Modification records:
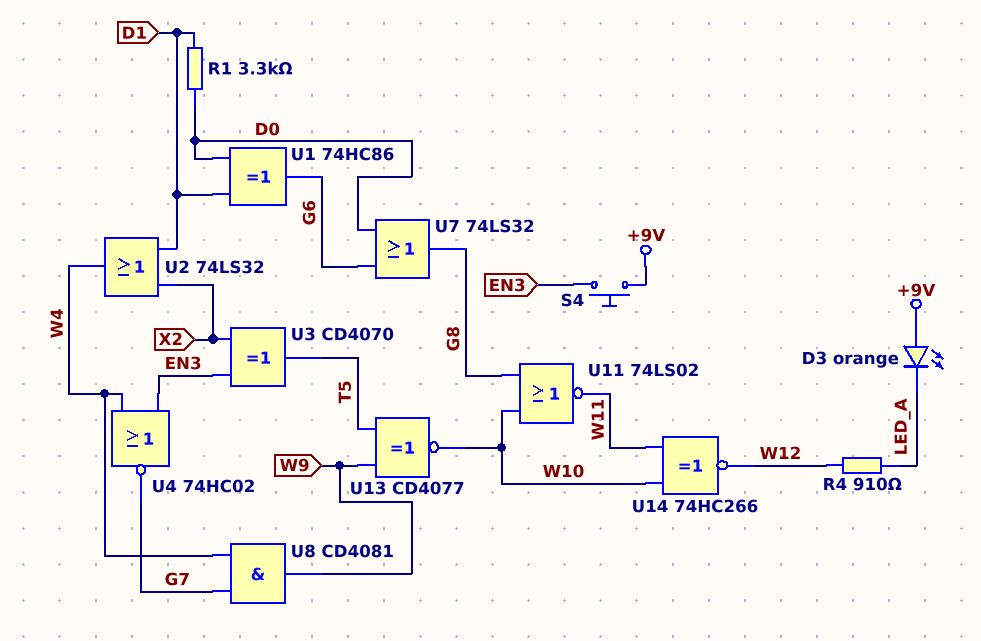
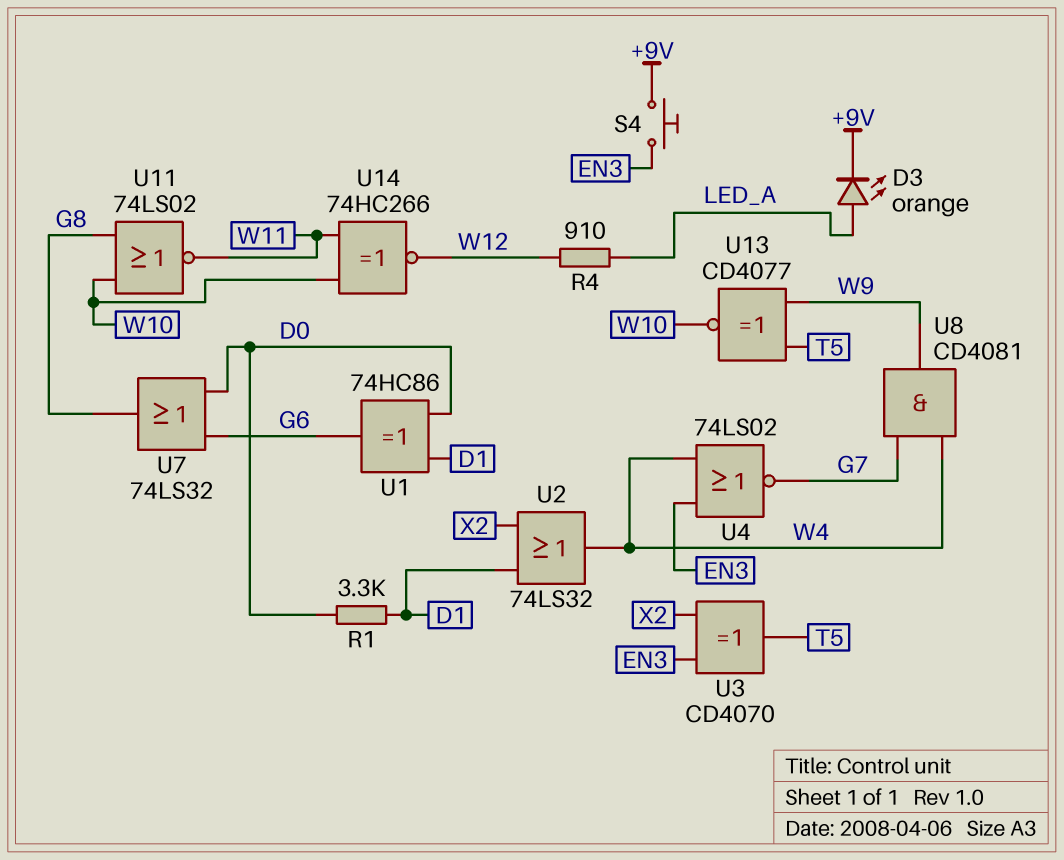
D3: LED orange (A +9V, K LED_A) -> LED orange (A LED_A, K +9V)
U4: NOR 74HC02 (in EN3, in W4, out G7) -> NOR 74LS02 (in EN3, in W4, out G7)

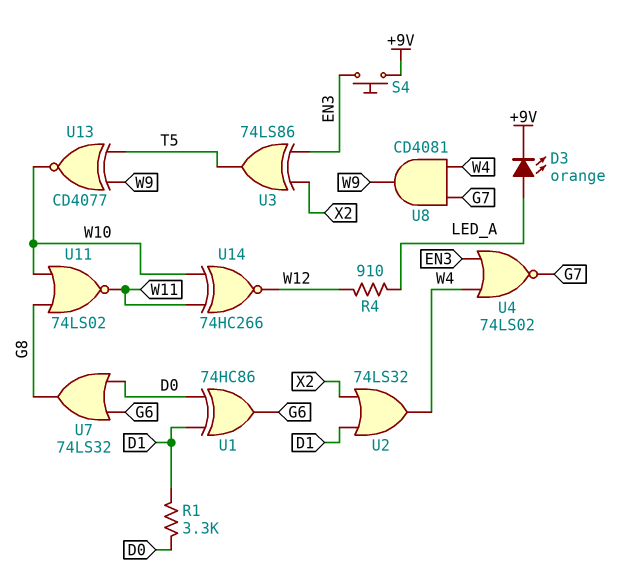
U3: XOR CD4070 (in EN3, in X2, out T5) -> XOR 74LS86 (in EN3, in X2, out T5)

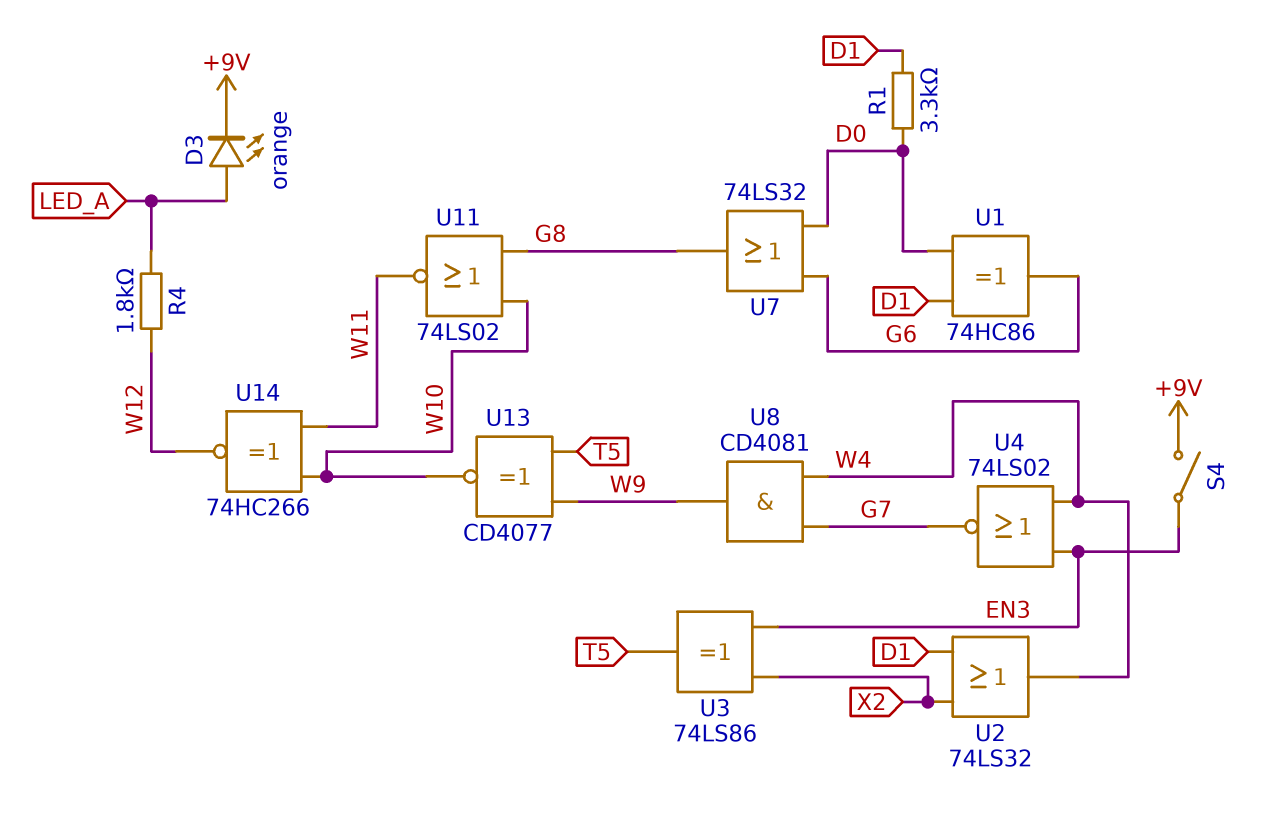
R4: 910 (LED_A, W12) -> 1.8k (LED_A, W12)
S4: button (+9V, EN3) -> switch (+9V, EN3)

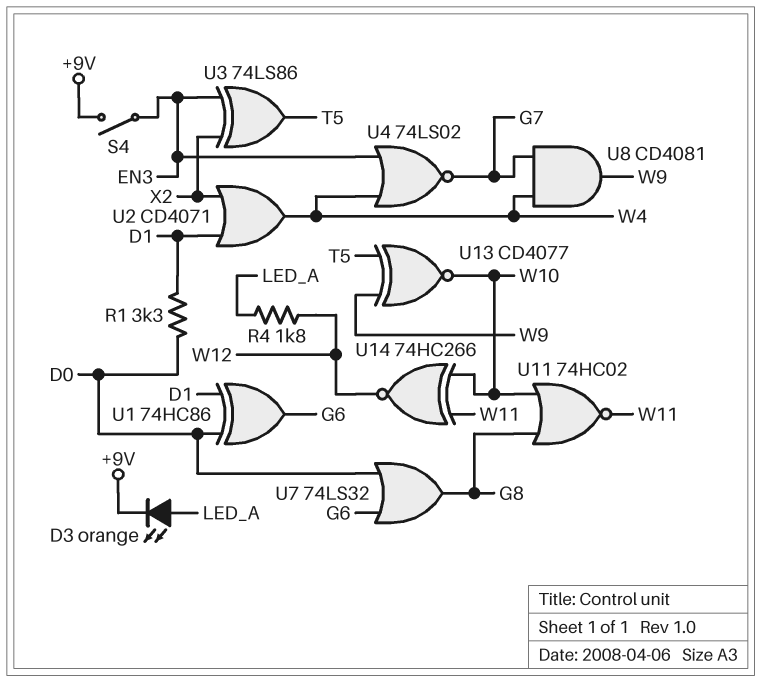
U2: OR 74LS32 (in D1, in X2, out W4) -> OR CD4071 (in D1, in X2, out W4)
U11: NOR 74LS02 (in G8, in W10, out W11) -> NOR 74HC02 (in G8, in W10, out W11)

→ **ACTIVITY**: Give the data above again in full and unchanged, skipping the pictures.

→ **WORKED SOLUTION**:
D3: LED orange (A +9V, K LED_A) -> LED orange (A LED_A, K +9V)
U4: NOR 74HC02 (in EN3, in W4, out G7) -> NOR 74LS02 (in EN3, in W4, out G7)

U3: XOR CD4070 (in EN3, in X2, out T5) -> XOR 74LS86 (in EN3, in X2, out T5)

R4: 910 (LED_A, W12) -> 1.8k (LED_A, W12)
S4: button (+9V, EN3) -> switch (+9V, EN3)

U2: OR 74LS32 (in D1, in X2, out W4) -> OR CD4071 (in D1, in X2, out W4)
U11: NOR 74LS02 (in G8, in W10, out W11) -> NOR 74HC02 (in G8, in W10, out W11)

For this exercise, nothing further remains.